Information shown:
——————————

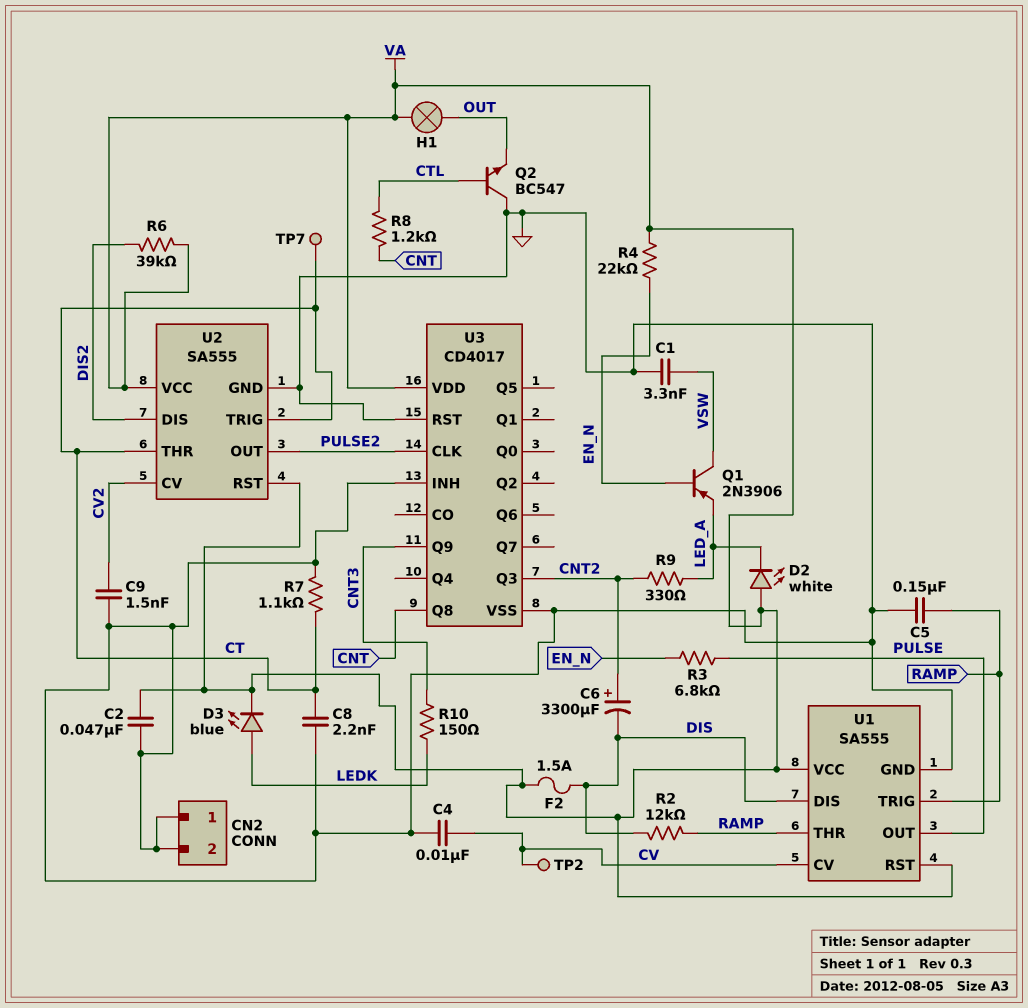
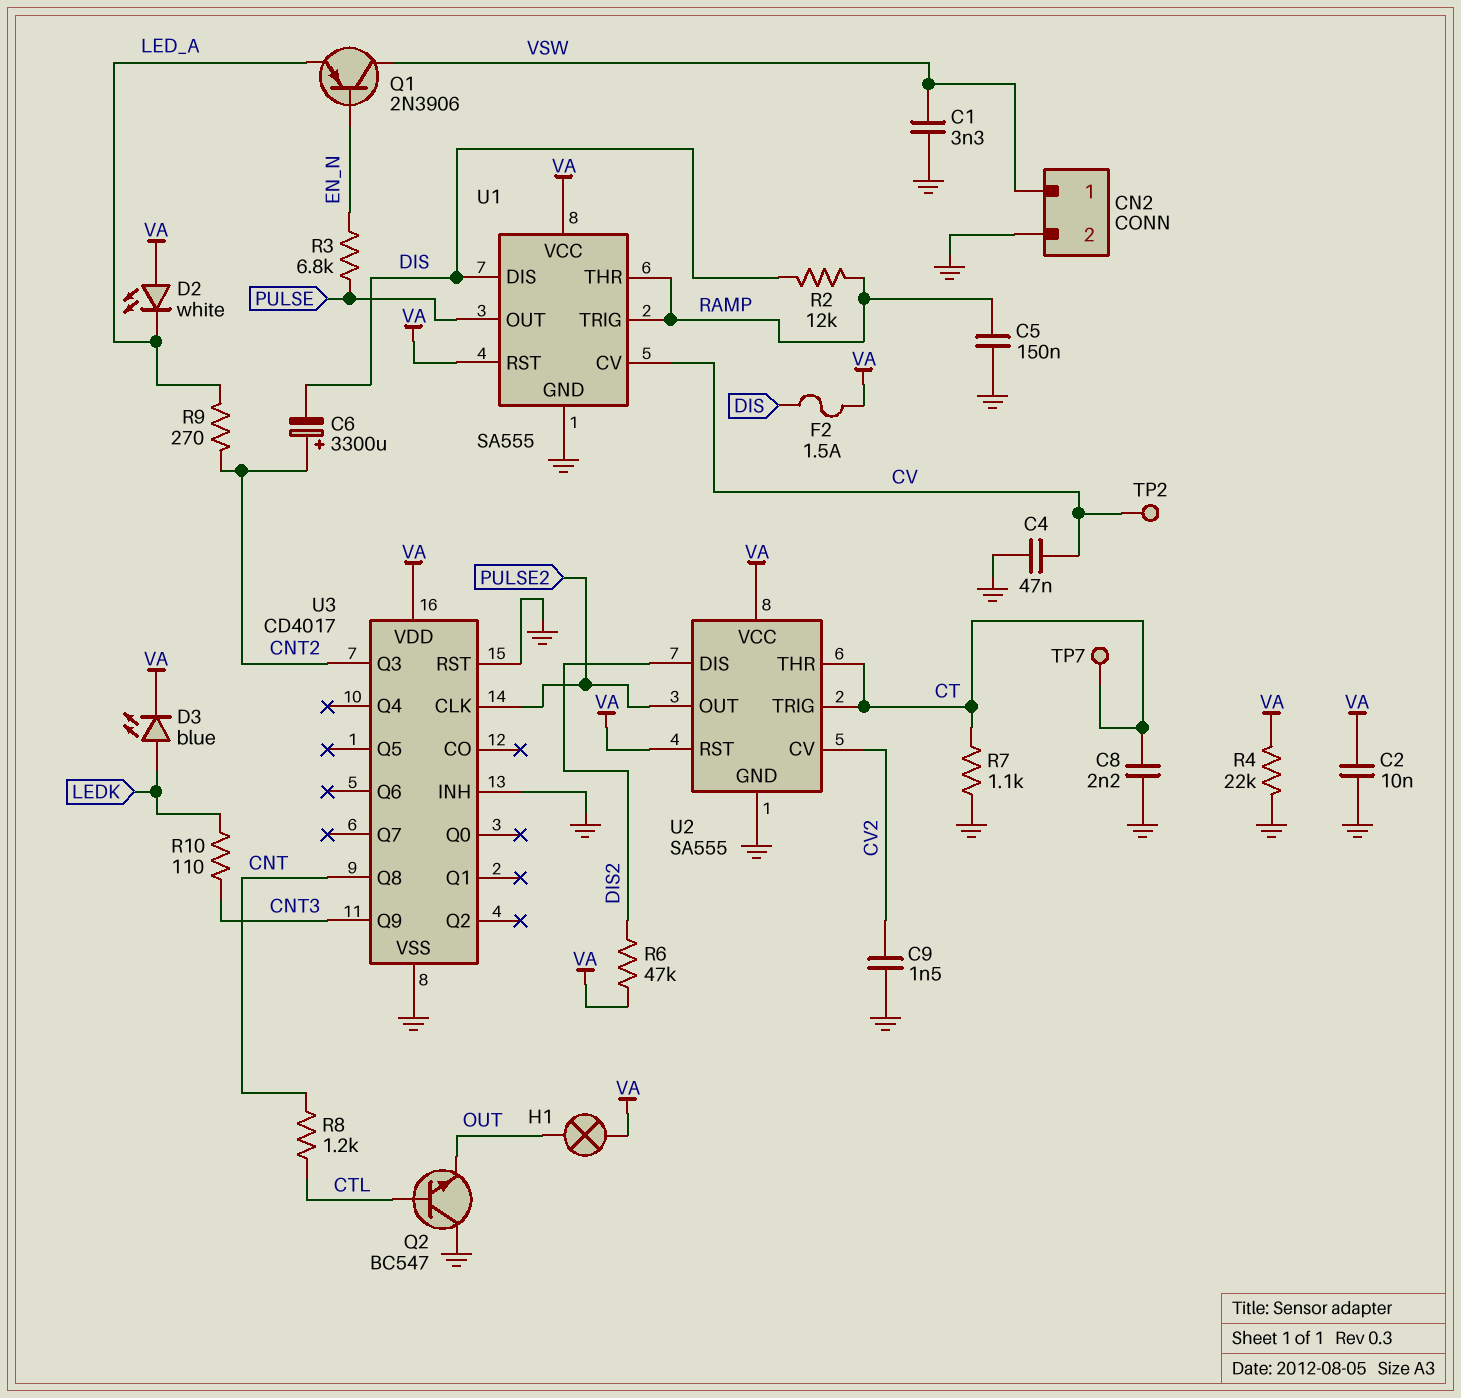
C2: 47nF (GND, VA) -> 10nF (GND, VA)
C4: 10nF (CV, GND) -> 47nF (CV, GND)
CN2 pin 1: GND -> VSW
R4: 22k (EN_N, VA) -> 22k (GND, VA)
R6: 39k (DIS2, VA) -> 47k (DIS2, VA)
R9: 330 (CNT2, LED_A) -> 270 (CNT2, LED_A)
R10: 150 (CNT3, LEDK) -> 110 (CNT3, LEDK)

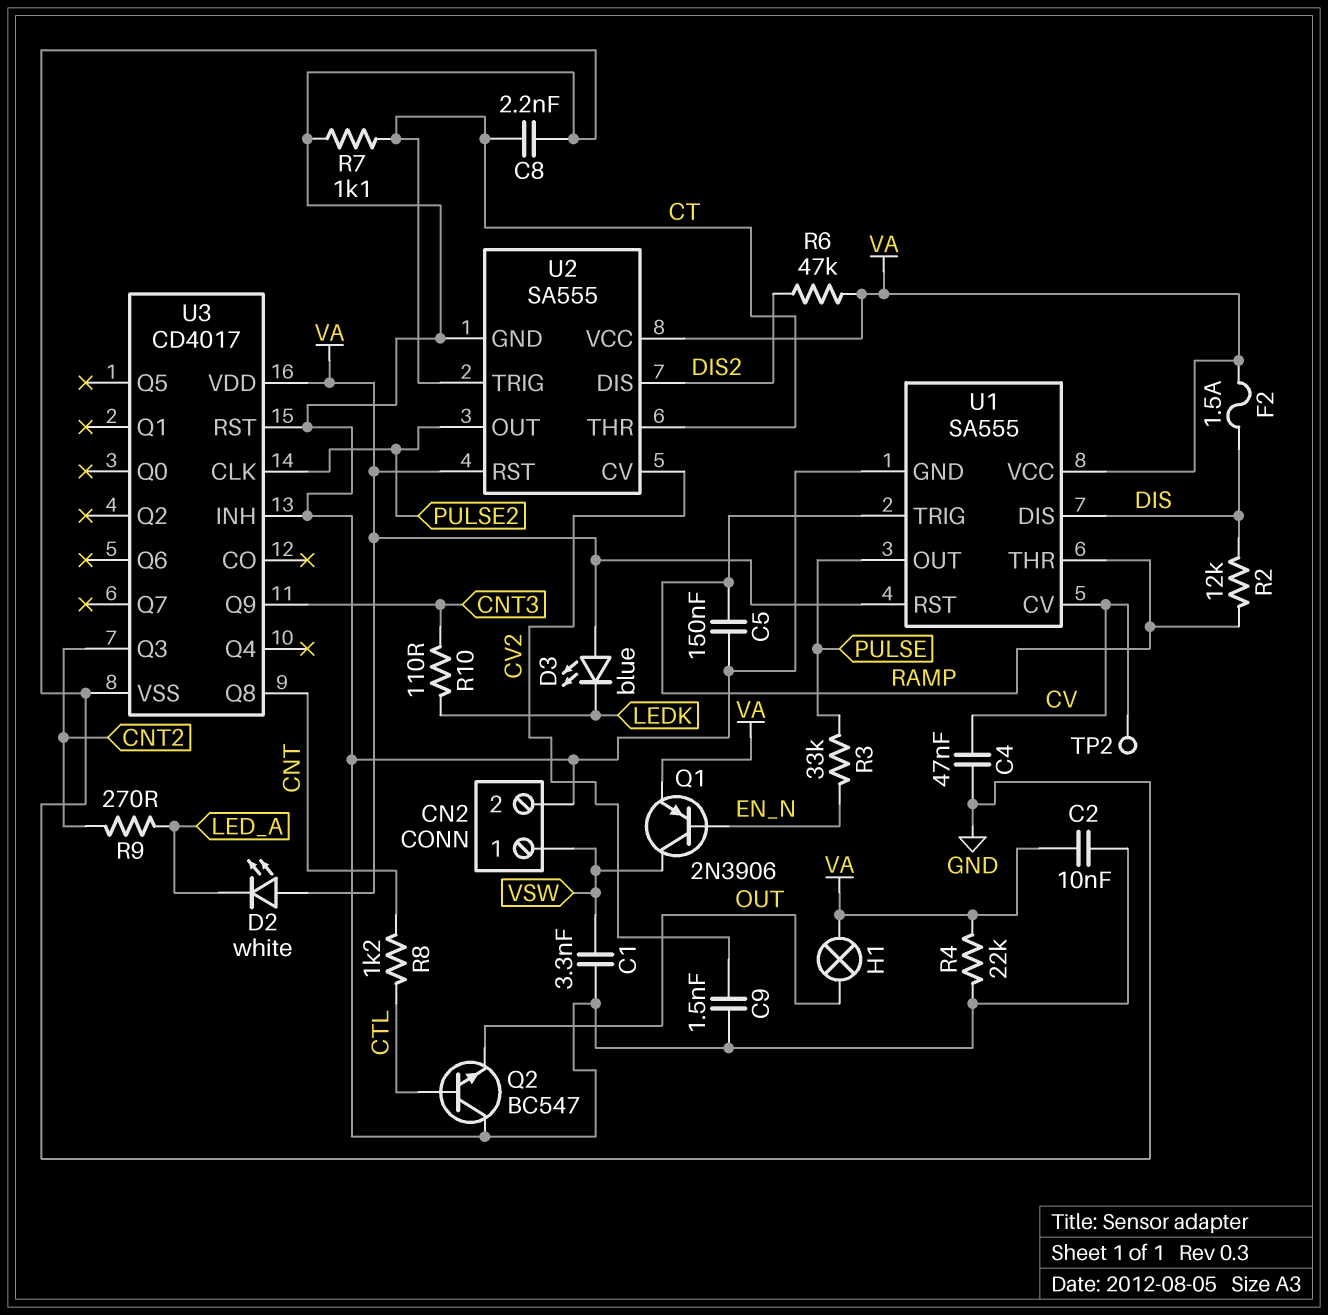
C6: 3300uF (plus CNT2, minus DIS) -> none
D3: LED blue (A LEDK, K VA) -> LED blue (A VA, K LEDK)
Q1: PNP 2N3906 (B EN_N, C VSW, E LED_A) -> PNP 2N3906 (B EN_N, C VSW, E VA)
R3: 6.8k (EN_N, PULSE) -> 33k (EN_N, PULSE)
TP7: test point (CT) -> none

——————————

Task instructions: Across the material, report every line that has the word "LEDK".

Answer:
R10: 150 (CNT3, LEDK) -> 110 (CNT3, LEDK)
D3: LED blue (A LEDK, K VA) -> LED blue (A VA, K LEDK)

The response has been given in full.